Problem description ▸
Return all lines from the listing below in which "schottky" appears.

________________

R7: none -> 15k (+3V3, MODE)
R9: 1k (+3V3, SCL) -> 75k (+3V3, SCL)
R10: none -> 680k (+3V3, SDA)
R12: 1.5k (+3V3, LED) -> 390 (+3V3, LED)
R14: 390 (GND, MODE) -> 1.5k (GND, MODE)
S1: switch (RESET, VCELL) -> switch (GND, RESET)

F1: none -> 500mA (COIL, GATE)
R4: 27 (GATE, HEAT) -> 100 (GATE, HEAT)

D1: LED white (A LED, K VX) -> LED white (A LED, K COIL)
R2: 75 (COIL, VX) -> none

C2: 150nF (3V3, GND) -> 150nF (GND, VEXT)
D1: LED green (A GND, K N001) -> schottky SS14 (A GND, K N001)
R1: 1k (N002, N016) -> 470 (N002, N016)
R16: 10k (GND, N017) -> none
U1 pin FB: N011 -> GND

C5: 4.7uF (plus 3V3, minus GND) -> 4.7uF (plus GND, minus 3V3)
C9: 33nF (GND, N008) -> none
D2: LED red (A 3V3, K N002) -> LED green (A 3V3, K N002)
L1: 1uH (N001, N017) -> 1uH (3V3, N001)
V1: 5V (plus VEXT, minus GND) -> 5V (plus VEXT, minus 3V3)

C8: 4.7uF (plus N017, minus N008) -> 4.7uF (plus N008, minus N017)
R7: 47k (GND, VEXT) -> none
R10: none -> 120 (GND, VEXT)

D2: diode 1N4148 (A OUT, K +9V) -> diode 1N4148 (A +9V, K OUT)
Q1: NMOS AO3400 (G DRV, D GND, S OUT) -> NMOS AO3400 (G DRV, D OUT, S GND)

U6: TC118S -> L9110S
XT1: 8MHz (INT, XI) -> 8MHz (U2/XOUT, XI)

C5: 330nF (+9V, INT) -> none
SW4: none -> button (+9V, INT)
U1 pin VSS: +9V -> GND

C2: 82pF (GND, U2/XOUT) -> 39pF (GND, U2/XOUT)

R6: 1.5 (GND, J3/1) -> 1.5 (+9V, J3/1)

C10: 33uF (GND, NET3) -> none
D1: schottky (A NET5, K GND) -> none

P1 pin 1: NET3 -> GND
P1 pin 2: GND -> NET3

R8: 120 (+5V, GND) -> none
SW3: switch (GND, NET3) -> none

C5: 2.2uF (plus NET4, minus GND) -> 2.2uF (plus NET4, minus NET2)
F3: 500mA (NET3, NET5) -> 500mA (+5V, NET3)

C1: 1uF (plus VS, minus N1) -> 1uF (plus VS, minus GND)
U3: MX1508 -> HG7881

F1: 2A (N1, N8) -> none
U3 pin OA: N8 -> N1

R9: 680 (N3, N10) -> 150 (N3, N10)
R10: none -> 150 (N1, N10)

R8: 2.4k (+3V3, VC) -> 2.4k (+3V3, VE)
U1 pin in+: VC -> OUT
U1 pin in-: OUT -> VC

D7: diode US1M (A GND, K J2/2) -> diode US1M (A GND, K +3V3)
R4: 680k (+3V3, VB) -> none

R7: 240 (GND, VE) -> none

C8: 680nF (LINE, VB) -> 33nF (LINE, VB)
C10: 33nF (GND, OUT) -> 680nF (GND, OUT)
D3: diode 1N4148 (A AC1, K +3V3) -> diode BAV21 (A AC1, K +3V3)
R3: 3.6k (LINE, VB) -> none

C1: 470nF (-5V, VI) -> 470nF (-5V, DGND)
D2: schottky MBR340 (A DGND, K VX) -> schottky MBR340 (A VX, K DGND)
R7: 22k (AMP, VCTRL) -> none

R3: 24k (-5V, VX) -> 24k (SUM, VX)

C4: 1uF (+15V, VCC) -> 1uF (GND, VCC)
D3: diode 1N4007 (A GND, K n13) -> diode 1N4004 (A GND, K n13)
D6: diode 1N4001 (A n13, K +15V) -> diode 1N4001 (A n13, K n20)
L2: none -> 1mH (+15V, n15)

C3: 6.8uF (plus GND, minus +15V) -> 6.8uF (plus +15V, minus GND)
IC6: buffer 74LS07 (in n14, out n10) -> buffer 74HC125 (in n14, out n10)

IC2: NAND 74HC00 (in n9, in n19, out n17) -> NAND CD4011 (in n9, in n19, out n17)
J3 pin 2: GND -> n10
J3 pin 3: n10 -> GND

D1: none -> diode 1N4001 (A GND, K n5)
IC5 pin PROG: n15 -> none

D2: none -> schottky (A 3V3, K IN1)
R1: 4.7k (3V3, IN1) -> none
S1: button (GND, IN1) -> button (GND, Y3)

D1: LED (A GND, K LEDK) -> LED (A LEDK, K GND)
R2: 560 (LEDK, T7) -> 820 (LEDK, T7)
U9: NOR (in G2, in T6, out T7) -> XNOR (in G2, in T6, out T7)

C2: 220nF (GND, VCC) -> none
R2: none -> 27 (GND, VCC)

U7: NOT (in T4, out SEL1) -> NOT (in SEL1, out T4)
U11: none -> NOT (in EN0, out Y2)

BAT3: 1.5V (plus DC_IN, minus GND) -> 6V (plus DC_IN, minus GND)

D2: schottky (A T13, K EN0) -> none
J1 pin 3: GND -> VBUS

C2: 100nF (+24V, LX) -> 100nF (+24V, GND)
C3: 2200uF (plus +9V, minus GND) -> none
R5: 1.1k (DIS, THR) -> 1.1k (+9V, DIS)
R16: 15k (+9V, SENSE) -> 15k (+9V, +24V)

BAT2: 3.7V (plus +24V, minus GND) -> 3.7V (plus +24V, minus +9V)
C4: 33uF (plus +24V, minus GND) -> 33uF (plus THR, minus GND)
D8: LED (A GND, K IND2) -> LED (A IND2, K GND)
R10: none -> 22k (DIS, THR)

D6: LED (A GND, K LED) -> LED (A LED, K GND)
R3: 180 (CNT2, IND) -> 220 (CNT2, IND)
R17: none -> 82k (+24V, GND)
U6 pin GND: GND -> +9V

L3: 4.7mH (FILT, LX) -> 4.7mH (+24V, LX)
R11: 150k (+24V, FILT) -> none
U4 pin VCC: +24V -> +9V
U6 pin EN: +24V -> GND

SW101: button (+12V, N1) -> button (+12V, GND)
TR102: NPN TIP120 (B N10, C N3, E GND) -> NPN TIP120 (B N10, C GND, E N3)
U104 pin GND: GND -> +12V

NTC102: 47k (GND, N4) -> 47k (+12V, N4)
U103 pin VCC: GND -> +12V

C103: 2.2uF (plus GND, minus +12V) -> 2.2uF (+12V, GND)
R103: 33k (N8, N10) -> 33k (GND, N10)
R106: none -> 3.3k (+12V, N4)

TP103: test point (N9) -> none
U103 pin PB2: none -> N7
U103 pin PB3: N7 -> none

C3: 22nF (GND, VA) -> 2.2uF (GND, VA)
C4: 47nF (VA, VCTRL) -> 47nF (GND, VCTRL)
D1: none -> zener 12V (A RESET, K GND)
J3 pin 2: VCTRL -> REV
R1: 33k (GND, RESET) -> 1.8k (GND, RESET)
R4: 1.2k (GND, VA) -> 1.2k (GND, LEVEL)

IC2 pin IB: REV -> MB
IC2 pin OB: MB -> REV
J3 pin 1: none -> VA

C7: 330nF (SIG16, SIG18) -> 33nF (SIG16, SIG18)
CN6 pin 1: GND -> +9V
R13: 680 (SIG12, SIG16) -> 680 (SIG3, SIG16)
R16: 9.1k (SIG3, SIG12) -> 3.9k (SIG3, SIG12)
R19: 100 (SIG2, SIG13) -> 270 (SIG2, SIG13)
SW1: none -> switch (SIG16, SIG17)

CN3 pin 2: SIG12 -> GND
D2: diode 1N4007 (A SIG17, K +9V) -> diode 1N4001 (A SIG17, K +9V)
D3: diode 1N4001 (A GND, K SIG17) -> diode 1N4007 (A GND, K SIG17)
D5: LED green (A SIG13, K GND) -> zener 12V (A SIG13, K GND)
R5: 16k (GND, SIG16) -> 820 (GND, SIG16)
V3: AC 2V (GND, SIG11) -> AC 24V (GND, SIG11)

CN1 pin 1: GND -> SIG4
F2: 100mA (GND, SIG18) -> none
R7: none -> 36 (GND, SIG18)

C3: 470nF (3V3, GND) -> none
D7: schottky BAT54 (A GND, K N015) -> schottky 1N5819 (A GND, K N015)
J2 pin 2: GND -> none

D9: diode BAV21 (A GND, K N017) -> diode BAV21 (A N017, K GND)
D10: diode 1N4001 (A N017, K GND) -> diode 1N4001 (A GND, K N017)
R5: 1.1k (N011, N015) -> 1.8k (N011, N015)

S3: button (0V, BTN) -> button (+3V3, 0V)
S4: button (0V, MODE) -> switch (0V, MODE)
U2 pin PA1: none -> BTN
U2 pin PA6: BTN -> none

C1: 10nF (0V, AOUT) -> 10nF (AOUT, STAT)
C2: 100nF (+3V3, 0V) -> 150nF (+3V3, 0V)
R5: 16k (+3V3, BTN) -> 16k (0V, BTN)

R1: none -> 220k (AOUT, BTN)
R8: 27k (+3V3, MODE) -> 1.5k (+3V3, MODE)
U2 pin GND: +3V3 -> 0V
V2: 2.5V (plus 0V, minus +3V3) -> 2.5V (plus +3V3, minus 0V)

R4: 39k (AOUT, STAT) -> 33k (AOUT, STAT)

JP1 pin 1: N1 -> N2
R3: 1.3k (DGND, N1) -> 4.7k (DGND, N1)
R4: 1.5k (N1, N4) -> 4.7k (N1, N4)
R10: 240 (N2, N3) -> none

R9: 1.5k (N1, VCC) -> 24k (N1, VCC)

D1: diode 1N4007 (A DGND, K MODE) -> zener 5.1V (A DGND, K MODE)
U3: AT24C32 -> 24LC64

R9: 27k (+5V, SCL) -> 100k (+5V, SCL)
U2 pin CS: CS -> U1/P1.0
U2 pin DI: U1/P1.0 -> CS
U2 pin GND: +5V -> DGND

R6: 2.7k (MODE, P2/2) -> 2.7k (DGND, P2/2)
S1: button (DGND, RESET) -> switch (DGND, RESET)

________________

Task result ▸
D1: LED green (A GND, K N001) -> schottky SS14 (A GND, K N001)
D1: schottky (A NET5, K GND) -> none
D2: schottky MBR340 (A DGND, K VX) -> schottky MBR340 (A VX, K DGND)
D2: none -> schottky (A 3V3, K IN1)
D2: schottky (A T13, K EN0) -> none
D7: schottky BAT54 (A GND, K N015) -> schottky 1N5819 (A GND, K N015)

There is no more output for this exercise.